> [What to do]: Take the listing below and print exactly the lines starting at the line containing "D2: diode 1N4148" and ending at the line containing "J3 pin 2: +5V -> DGND", both ends included, and no others.

> [Records shown]:
[Start of section]
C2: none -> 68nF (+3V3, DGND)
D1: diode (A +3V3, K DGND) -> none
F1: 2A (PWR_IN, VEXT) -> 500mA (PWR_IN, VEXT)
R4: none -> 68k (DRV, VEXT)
[End of section]
[Start of section]
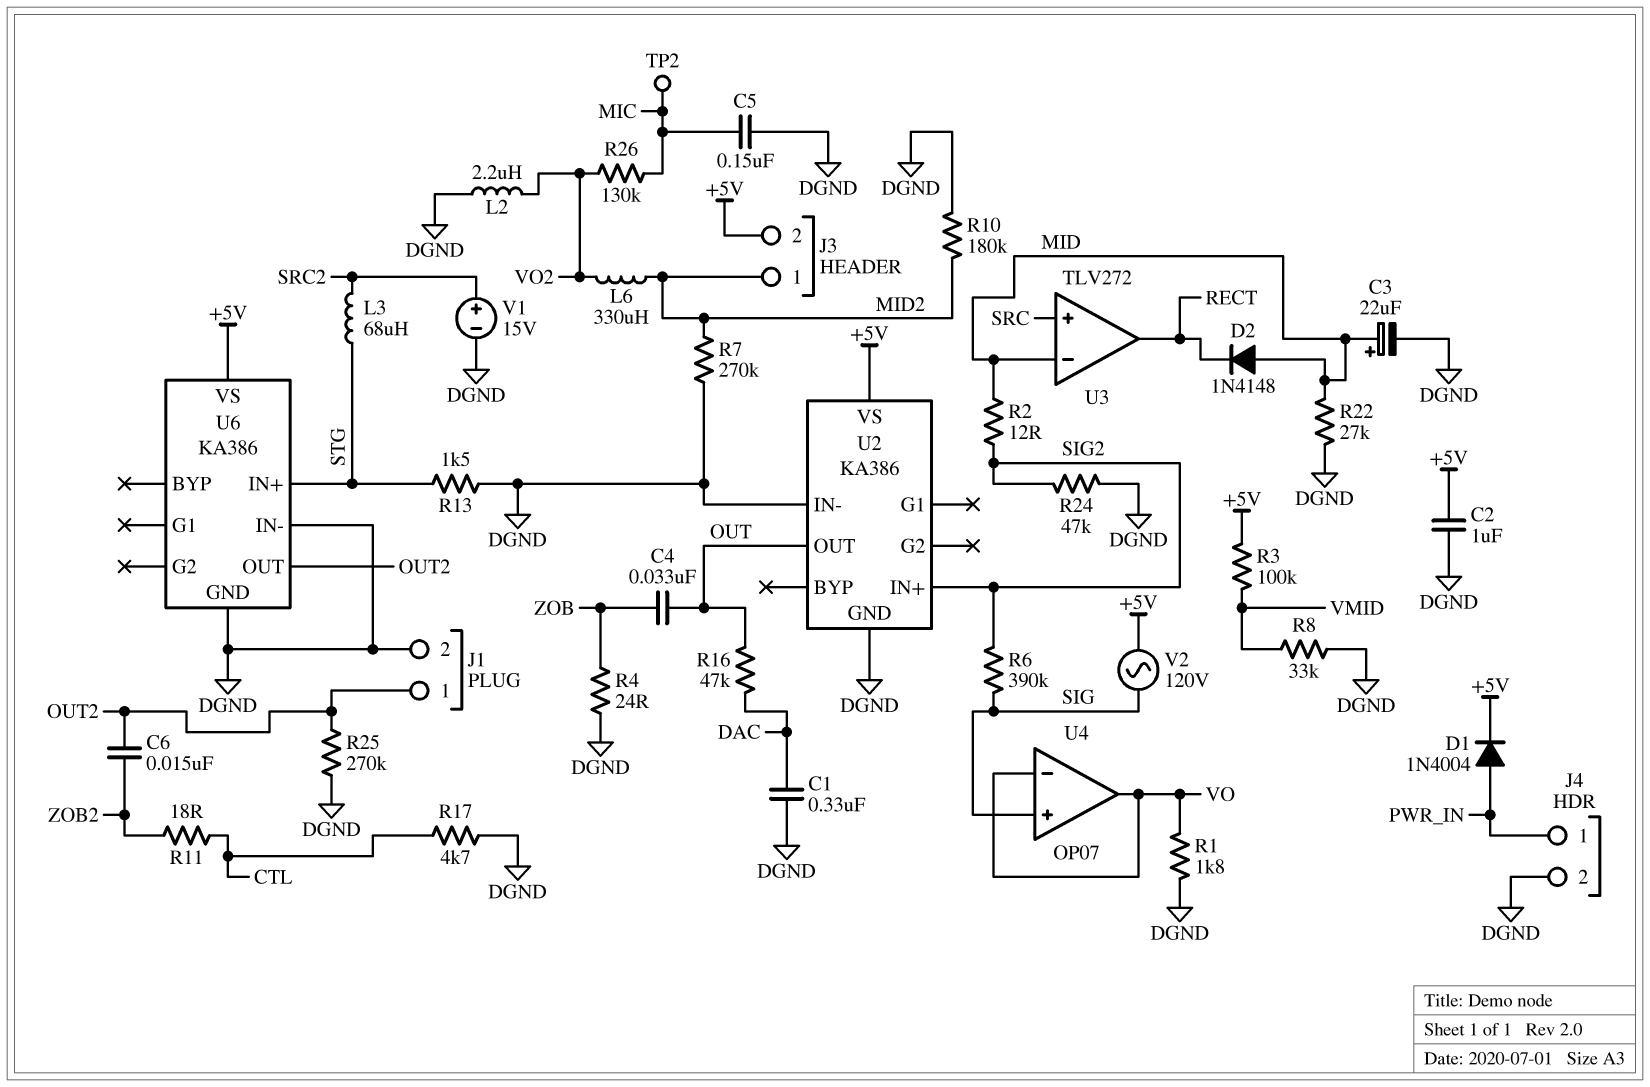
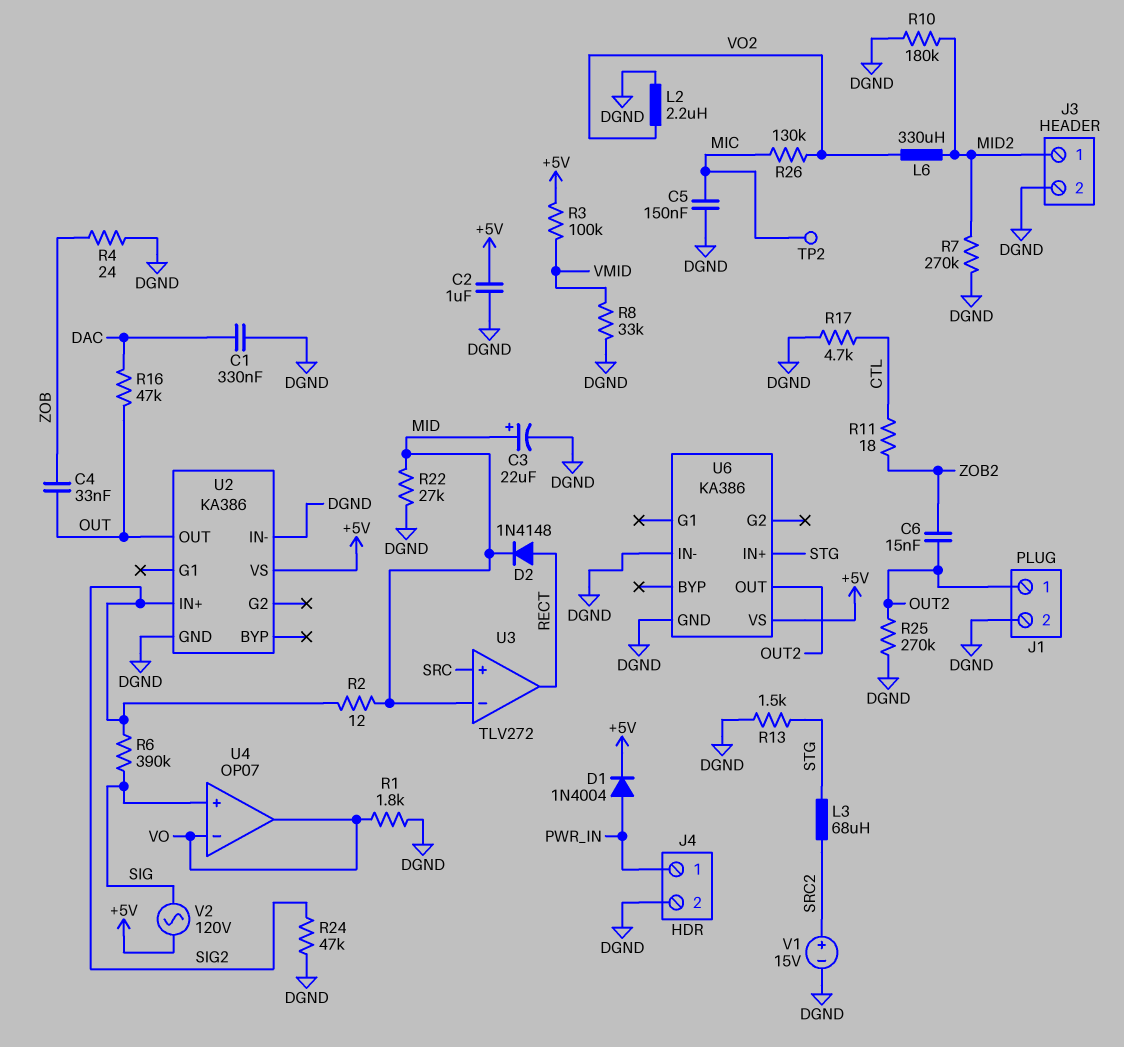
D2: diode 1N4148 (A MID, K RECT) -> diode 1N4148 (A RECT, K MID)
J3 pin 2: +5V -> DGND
[End of section]
> [Exercise response]:
D2: diode 1N4148 (A MID, K RECT) -> diode 1N4148 (A RECT, K MID)
J3 pin 2: +5V -> DGND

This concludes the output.